* [PROBLEM DETAILS]:
Take every line containing "brown" from the material and copy it.

* [WORKING DATA]:
■ ■ ■ ■ ■ ■ ■

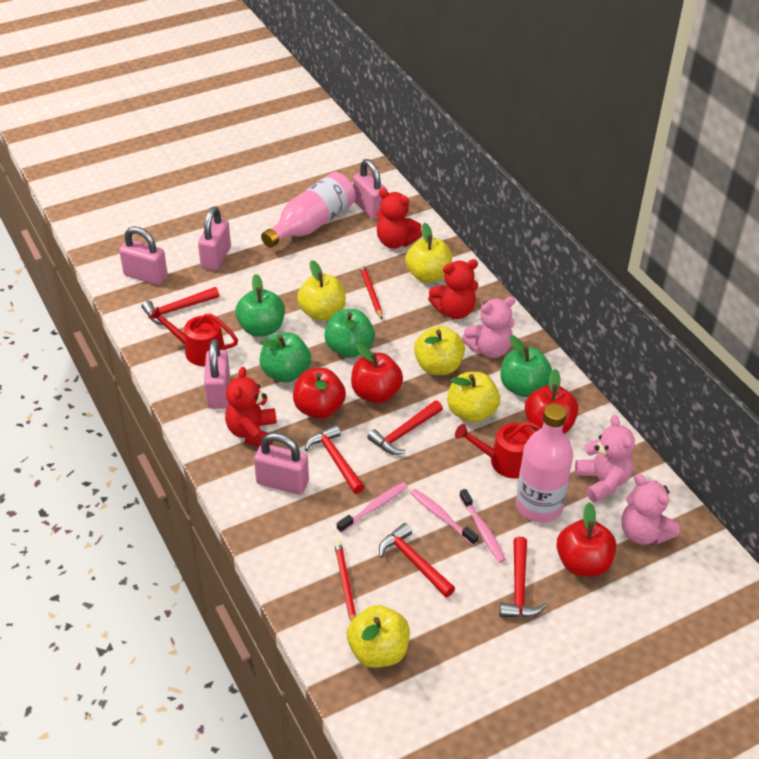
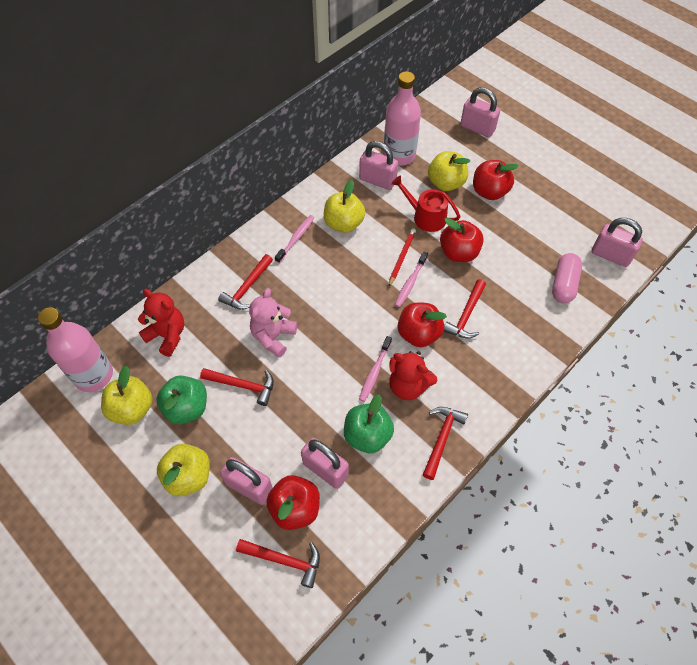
green apple: 4 -> 2
pink capsule: 0 -> 1
pink teddy bear: 3 -> 1
red pencil: 2 -> 1
red teddy bear: 3 -> 2
red watering can: 2 -> 1
yellow apple: 5 -> 4

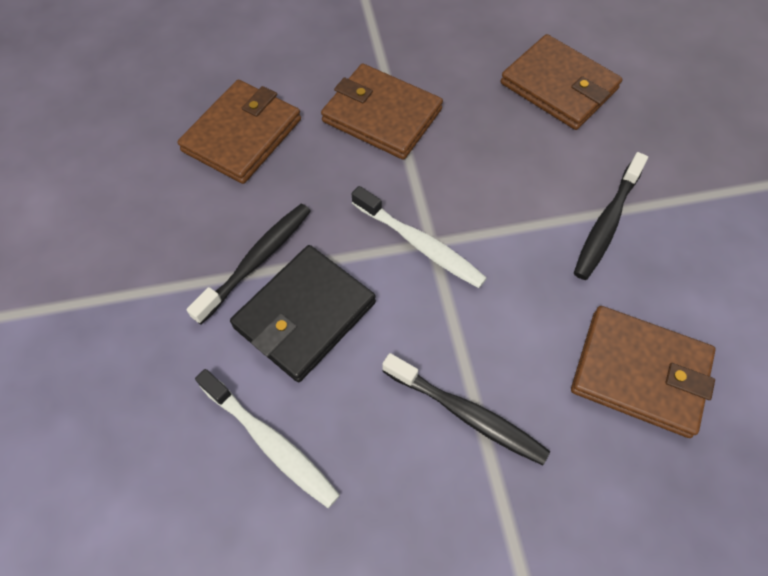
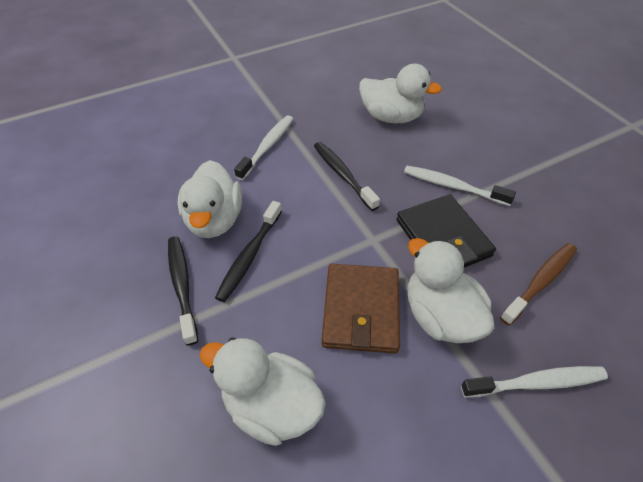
brown toothbrush: 0 -> 1
brown wallet: 4 -> 1
white duck: 0 -> 4
white toothbrush: 2 -> 3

■ ■ ■ ■ ■ ■ ■

* [RESPONSE TO THE EXERCISE]:
brown toothbrush: 0 -> 1
brown wallet: 4 -> 1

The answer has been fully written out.